● **RECORDS**
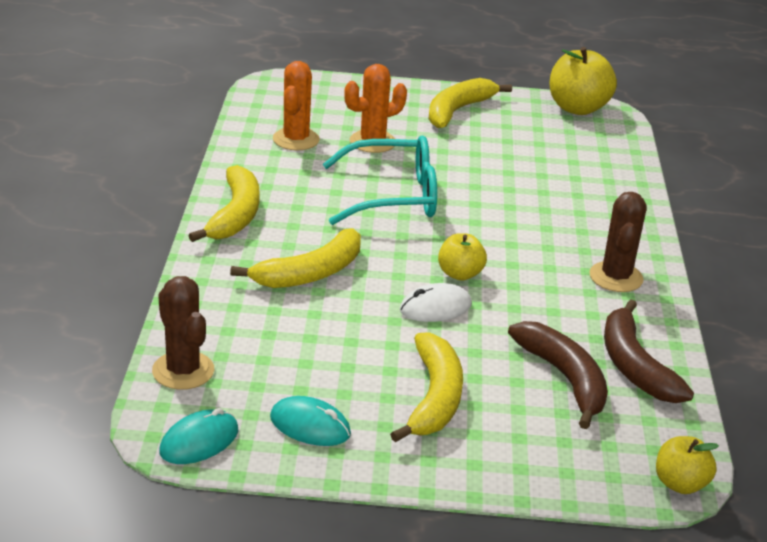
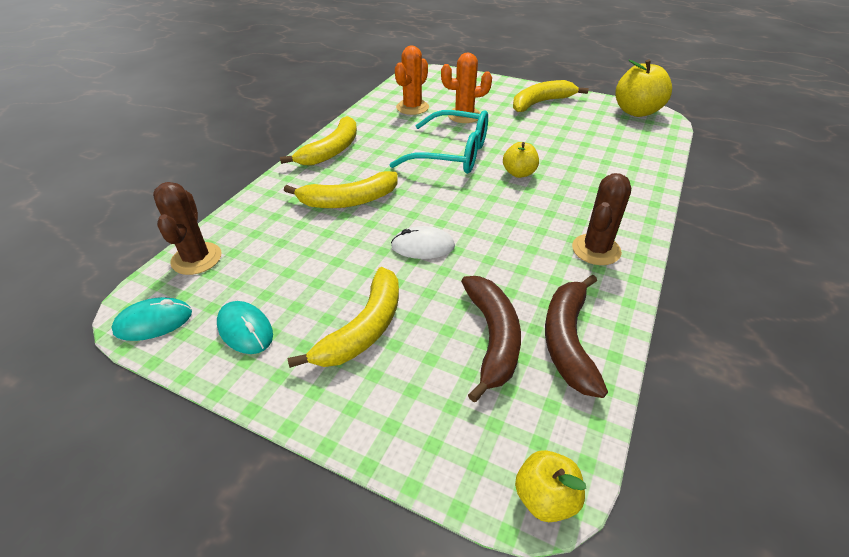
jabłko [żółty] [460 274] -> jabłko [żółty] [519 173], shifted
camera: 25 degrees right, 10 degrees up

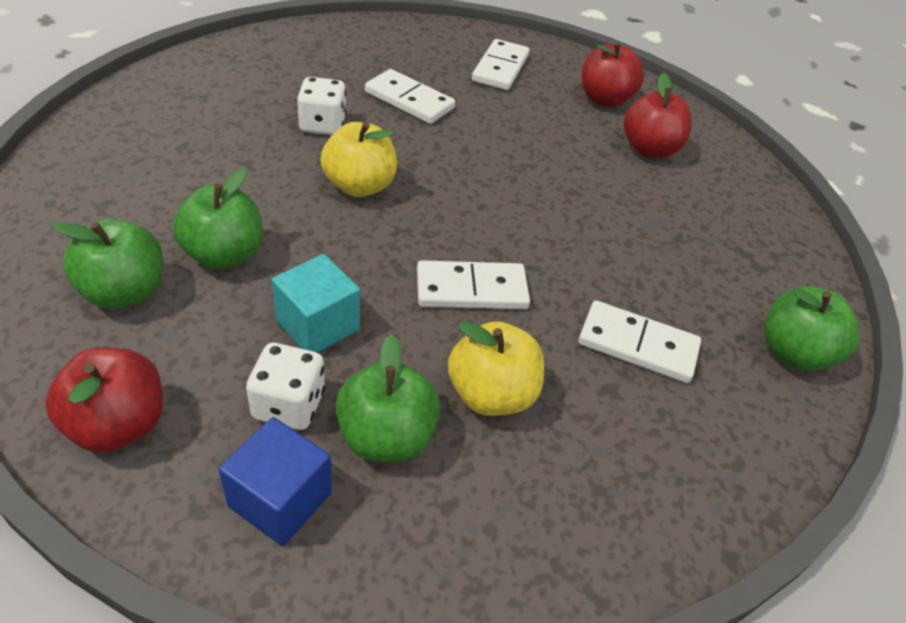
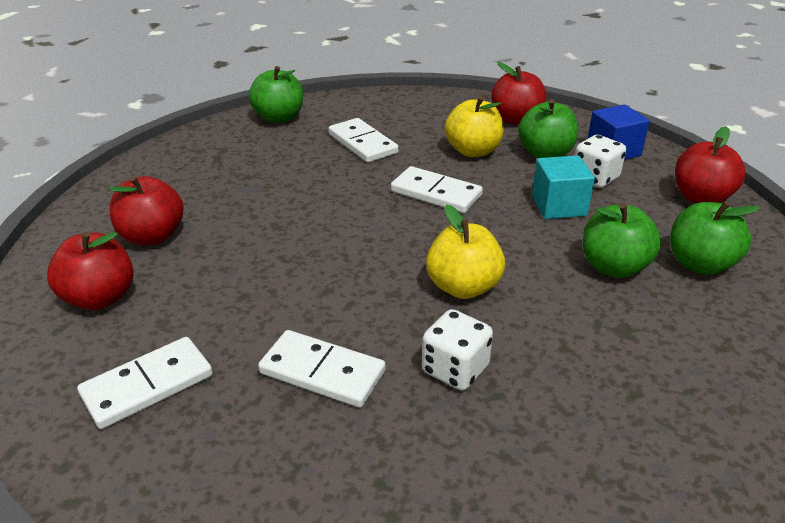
none -> jabłko [czerwony] [516 119]
kostka domina [biały] [409 100] -> kostka domina [biały] [322 372], 45 degrees counterclockwise
camera: 140 degrees left, 10 degrees down

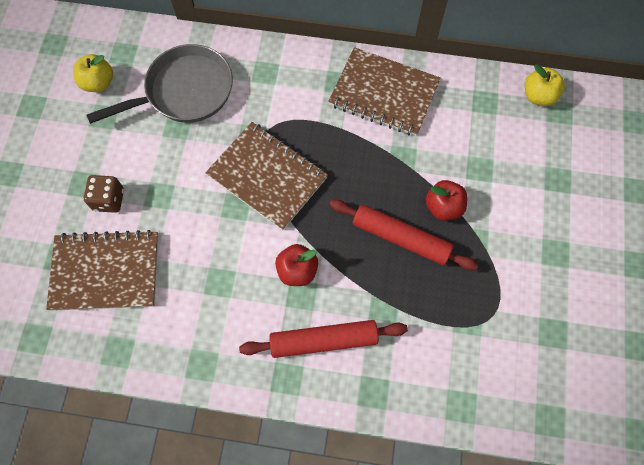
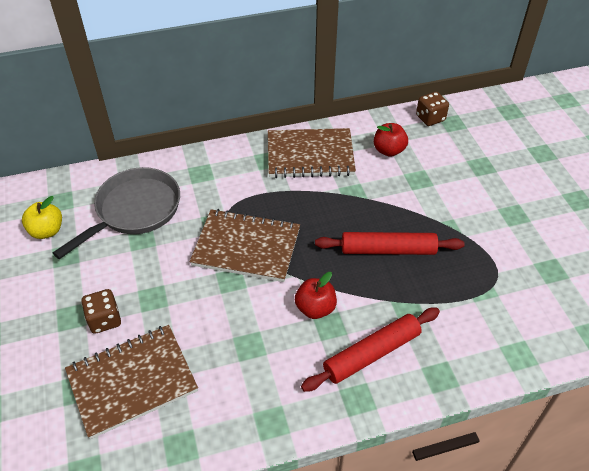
jabłko [czerwony] [443 207] -> jabłko [czerwony] [389 150], shifted
jabłko [żółty] [538 96] -> kostka do gry [brązowy] [430 118]
camera: 25 degrees left, 20 degrees down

● **WORK REQUEST**
Locate the line containing "none -> jabłko [czerwony] [516 119]" in the records above, then output it and every line after it through the last, excluding pictures.

● **TASK RESPONSE**
none -> jabłko [czerwony] [516 119]
kostka domina [biały] [409 100] -> kostka domina [biały] [322 372], 45 degrees counterclockwise
camera: 140 degrees left, 10 degrees down

jabłko [czerwony] [443 207] -> jabłko [czerwony] [389 150], shifted
jabłko [żółty] [538 96] -> kostka do gry [brązowy] [430 118]
camera: 25 degrees left, 20 degrees down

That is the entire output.